> _EXERCISE OBJECTIVE_
Below is a listing. Write out exactly its lines between the one holding "yellow trapezoid: (910, 506)" and the one holding "red ellipse: (684, 1131)", inclusive.

+++ RECORDS FOR THE TASK +++

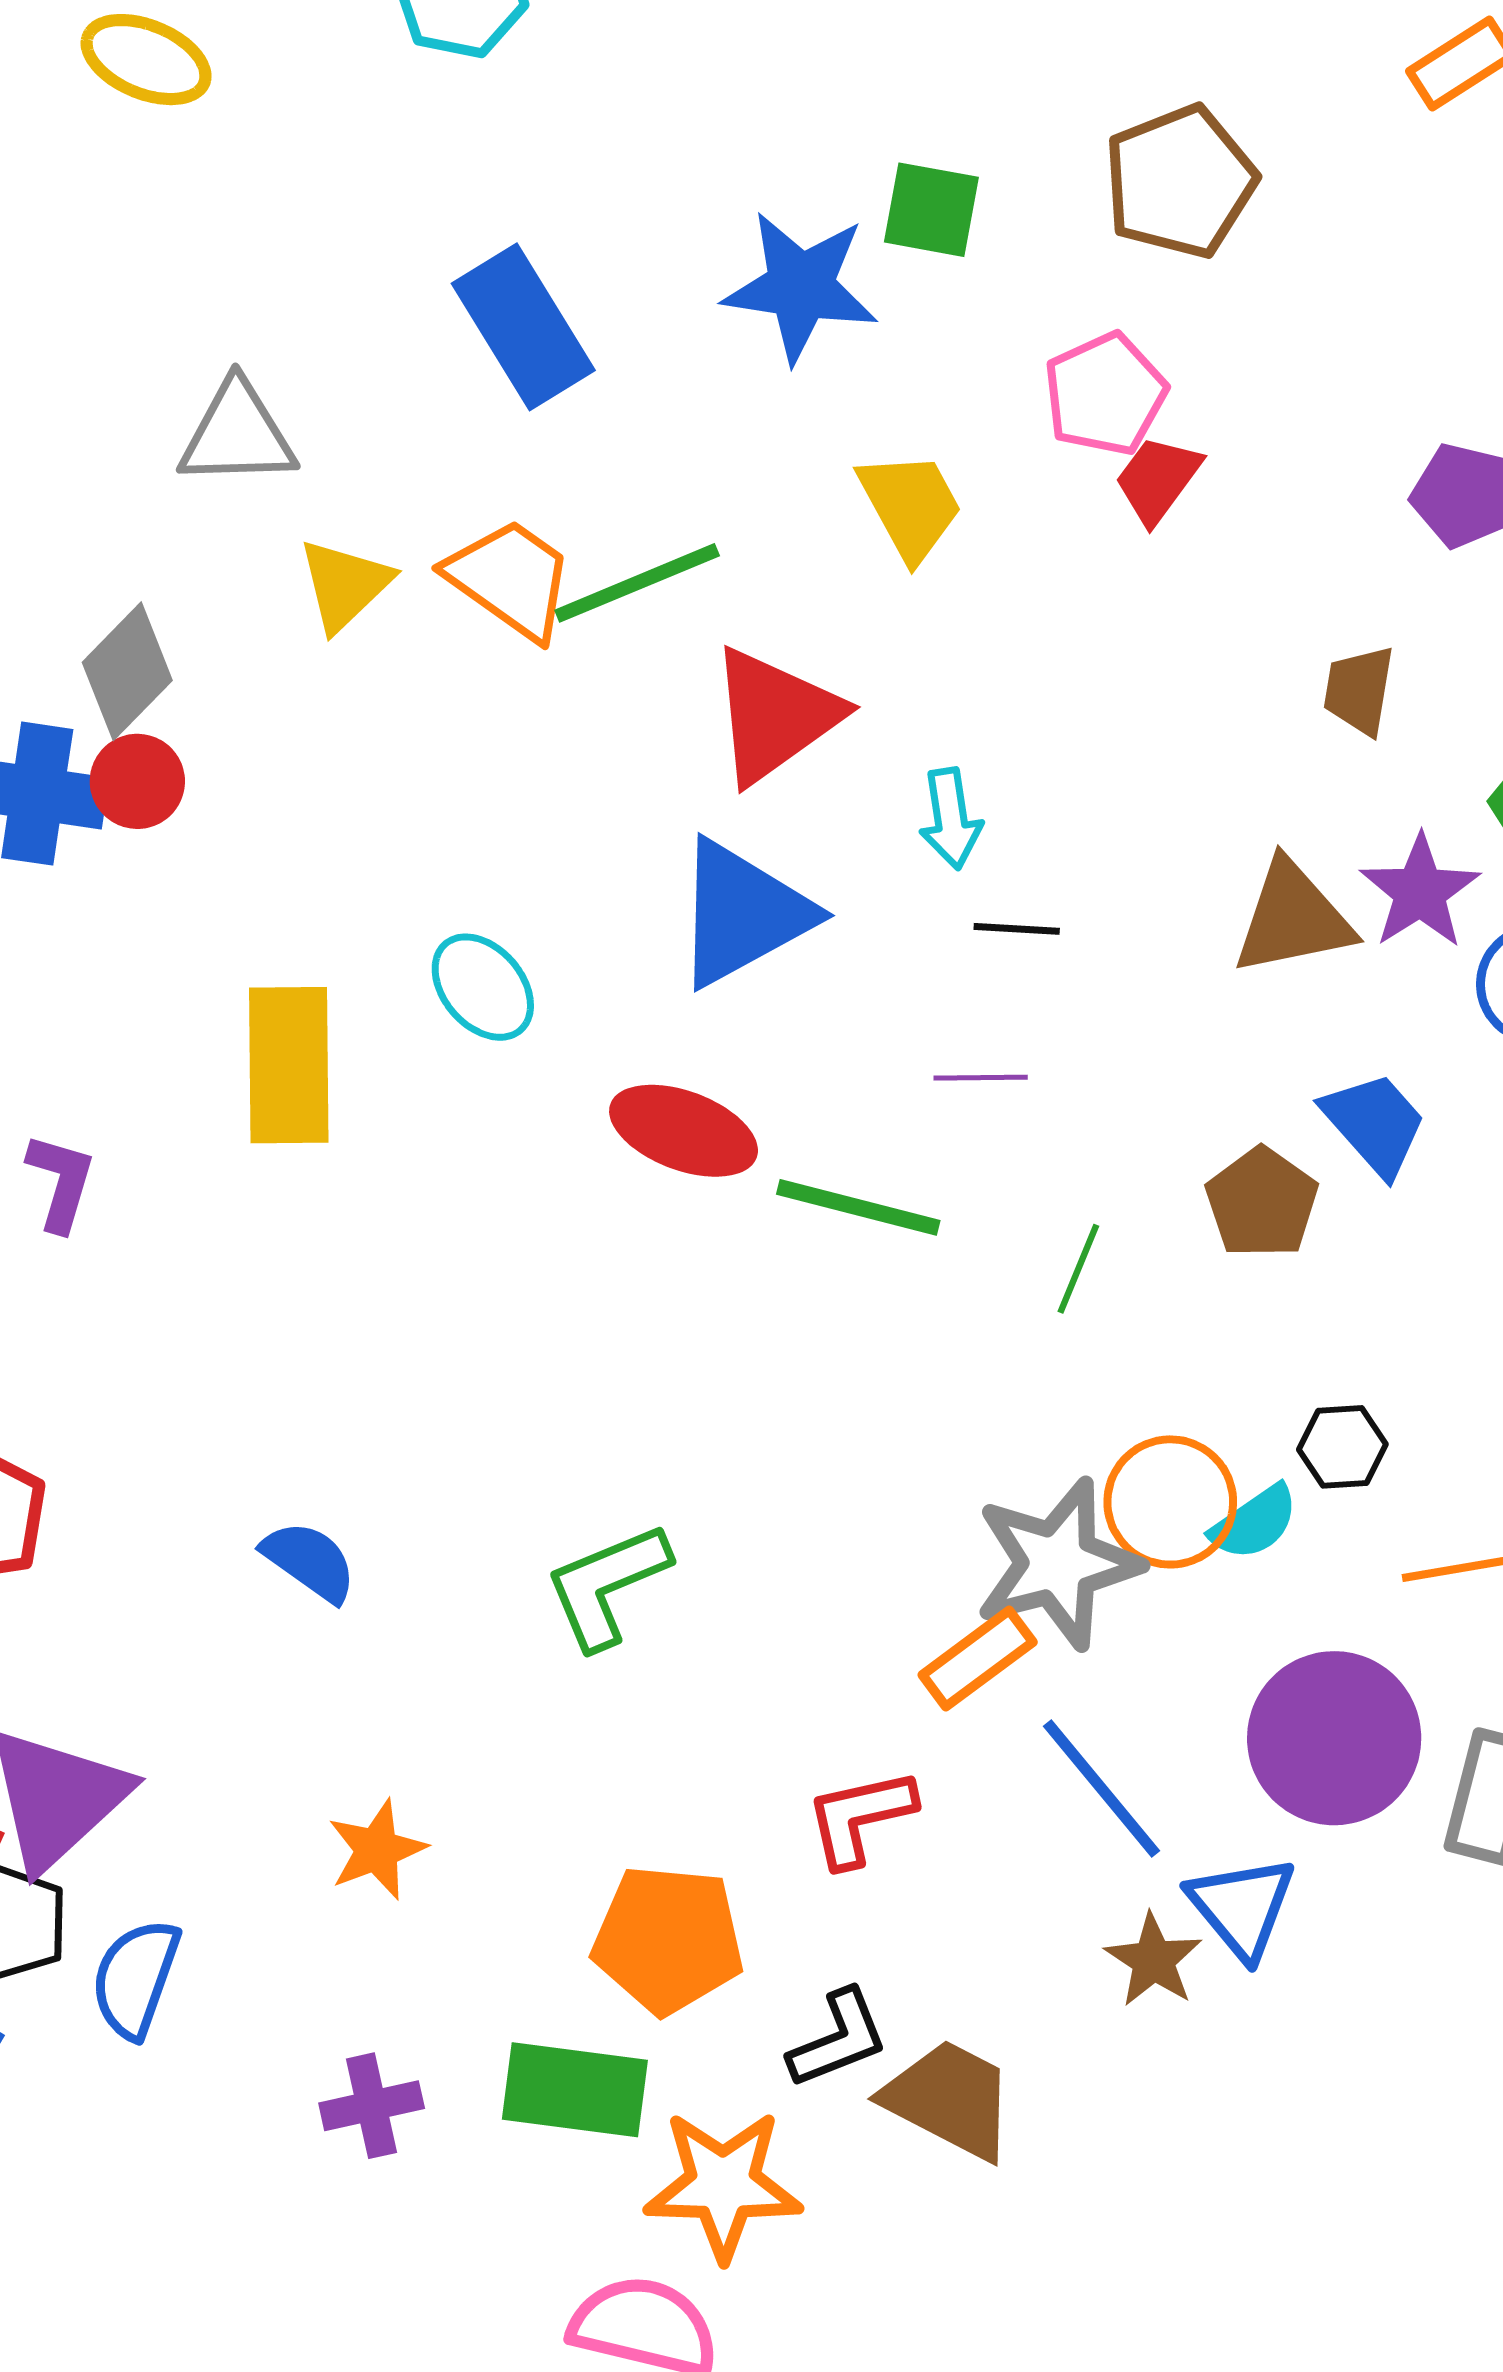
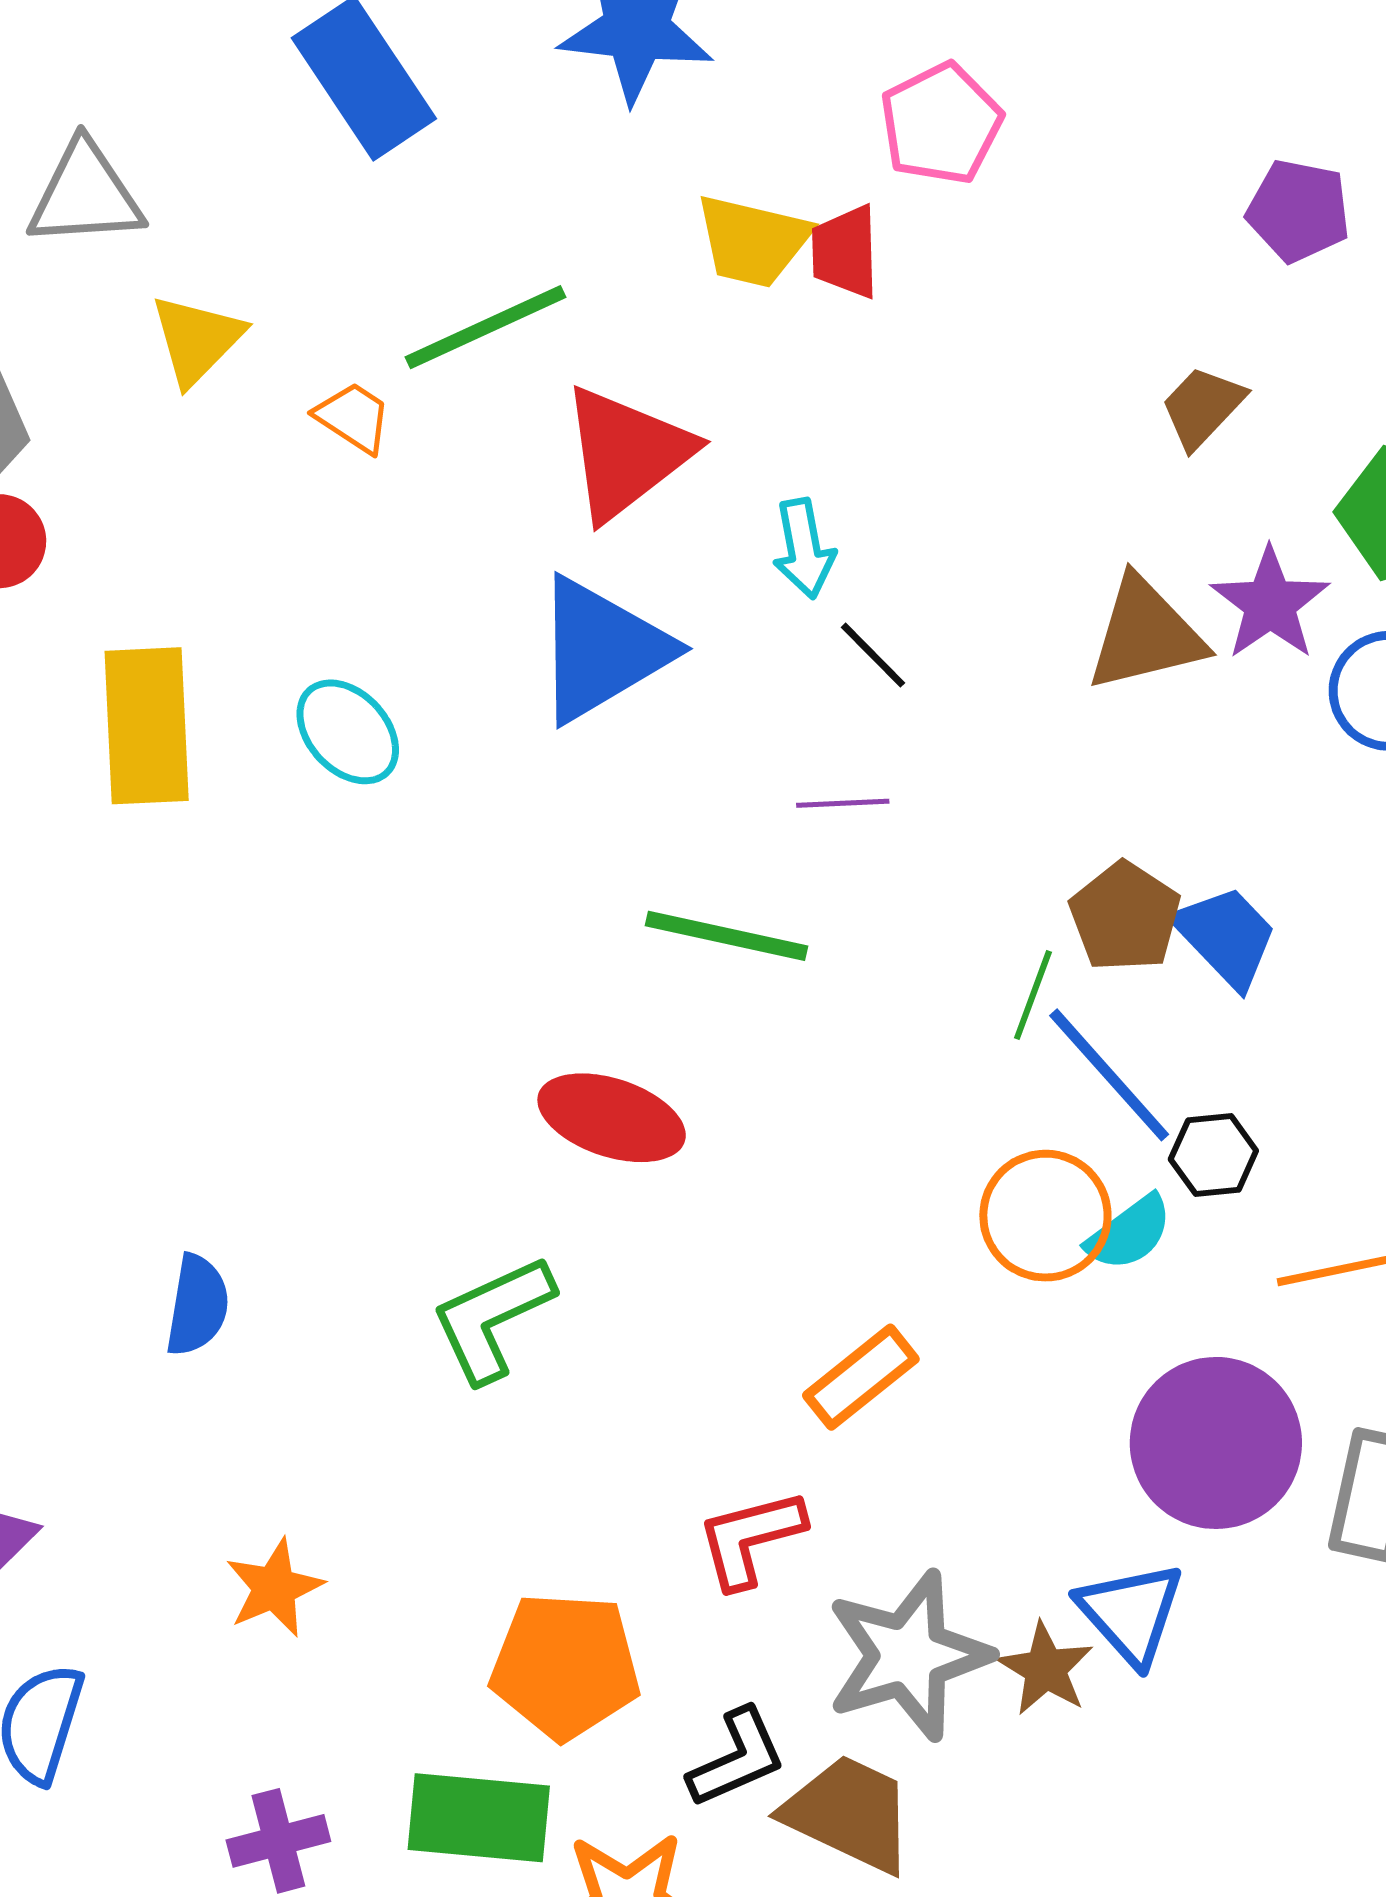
red trapezoid: (1158, 479) -> (845, 252), moved, turned -36
yellow trapezoid: (910, 506) -> (753, 241), turned 134
orange trapezoid: (510, 579) -> (353, 417), moved, size x0.6
brown trapezoid: (1359, 690) -> (1203, 407), turned 36
black line: (1017, 929) -> (873, 655), turned 44
yellow rectangle: (289, 1065) -> (147, 726), moved
blue trapezoid: (1375, 1124) -> (1226, 936), moved
red ellipse: (684, 1131) -> (612, 1118), moved
green line: (1078, 1269) -> (1033, 995), moved
blue semicircle: (309, 1561) -> (197, 1305), turned 66
gray star: (1057, 1564) -> (908, 1656), moved
blue line: (1101, 1788) -> (1109, 1075), moved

+++

> _THE ANSWER_
yellow trapezoid: (910, 506) -> (753, 241), turned 134
orange trapezoid: (510, 579) -> (353, 417), moved, size x0.6
brown trapezoid: (1359, 690) -> (1203, 407), turned 36
black line: (1017, 929) -> (873, 655), turned 44
yellow rectangle: (289, 1065) -> (147, 726), moved
blue trapezoid: (1375, 1124) -> (1226, 936), moved
red ellipse: (684, 1131) -> (612, 1118), moved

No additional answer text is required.